▶ **Prompt**:
Report the lines of the data below that contain the string "fish".

━━━ Supplied data

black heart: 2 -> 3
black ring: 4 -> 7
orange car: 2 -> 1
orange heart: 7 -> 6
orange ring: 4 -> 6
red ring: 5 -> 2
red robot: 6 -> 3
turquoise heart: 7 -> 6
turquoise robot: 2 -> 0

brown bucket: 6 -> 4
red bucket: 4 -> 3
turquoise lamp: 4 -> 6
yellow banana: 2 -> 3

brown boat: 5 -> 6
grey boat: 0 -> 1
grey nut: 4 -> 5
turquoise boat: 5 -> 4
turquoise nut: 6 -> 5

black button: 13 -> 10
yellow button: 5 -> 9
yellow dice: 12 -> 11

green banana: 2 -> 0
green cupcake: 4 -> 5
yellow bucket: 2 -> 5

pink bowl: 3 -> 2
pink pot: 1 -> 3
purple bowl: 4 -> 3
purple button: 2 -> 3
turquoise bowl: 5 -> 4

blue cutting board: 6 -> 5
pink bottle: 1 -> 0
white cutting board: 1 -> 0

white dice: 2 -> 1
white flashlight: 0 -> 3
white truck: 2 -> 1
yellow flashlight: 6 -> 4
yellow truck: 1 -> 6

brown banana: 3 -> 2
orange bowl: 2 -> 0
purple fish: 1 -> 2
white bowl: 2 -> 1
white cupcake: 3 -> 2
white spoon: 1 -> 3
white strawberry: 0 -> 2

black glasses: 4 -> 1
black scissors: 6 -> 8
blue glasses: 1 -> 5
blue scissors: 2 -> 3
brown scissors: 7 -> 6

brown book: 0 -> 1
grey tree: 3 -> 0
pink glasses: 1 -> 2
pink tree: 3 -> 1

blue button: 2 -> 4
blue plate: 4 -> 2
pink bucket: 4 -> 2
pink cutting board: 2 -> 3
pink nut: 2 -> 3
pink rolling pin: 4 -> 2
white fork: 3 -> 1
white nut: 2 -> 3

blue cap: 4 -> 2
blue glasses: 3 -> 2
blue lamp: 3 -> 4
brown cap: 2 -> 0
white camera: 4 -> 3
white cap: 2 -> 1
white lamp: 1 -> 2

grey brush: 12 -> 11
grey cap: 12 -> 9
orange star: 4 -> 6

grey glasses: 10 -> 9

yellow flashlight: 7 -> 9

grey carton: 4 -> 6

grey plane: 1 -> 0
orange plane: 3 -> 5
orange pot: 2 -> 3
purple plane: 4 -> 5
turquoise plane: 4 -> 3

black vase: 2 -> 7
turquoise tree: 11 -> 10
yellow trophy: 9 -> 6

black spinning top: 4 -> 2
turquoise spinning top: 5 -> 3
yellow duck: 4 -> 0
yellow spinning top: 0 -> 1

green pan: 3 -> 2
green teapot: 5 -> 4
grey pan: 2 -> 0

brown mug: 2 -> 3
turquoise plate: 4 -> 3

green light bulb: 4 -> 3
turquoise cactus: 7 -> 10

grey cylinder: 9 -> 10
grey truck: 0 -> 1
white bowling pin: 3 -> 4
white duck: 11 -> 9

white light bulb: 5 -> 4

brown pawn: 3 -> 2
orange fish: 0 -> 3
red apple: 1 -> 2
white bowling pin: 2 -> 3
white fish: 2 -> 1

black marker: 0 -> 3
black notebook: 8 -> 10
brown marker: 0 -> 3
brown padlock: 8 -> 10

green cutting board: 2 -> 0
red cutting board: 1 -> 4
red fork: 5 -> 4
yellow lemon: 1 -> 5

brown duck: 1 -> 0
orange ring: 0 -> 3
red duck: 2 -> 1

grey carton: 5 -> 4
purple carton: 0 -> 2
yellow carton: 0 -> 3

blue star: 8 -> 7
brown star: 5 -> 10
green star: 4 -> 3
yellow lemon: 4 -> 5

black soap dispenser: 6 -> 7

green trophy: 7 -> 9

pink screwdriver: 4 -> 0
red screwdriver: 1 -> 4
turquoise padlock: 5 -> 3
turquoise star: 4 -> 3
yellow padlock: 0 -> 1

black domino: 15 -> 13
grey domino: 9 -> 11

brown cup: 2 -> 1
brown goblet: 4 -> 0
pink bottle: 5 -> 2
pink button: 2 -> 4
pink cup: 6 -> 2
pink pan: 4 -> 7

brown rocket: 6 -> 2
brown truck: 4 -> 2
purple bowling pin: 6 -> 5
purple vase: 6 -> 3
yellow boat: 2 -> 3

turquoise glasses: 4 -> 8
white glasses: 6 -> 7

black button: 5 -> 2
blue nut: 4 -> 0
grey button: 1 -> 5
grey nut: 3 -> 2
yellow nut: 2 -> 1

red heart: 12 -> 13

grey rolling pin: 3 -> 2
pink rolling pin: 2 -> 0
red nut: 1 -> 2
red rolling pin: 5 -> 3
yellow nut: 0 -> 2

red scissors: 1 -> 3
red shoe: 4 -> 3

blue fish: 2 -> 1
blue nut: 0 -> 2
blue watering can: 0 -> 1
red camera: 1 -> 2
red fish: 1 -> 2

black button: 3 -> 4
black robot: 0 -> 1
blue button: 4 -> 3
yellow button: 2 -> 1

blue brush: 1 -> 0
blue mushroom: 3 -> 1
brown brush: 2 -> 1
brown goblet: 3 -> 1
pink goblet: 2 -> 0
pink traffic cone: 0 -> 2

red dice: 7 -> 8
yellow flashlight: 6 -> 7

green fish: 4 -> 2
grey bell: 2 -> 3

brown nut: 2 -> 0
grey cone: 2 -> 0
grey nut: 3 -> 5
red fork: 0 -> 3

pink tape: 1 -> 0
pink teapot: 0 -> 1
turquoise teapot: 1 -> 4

━━━━━━

▶ **Solution for this problem**:
purple fish: 1 -> 2
orange fish: 0 -> 3
white fish: 2 -> 1
blue fish: 2 -> 1
red fish: 1 -> 2
green fish: 4 -> 2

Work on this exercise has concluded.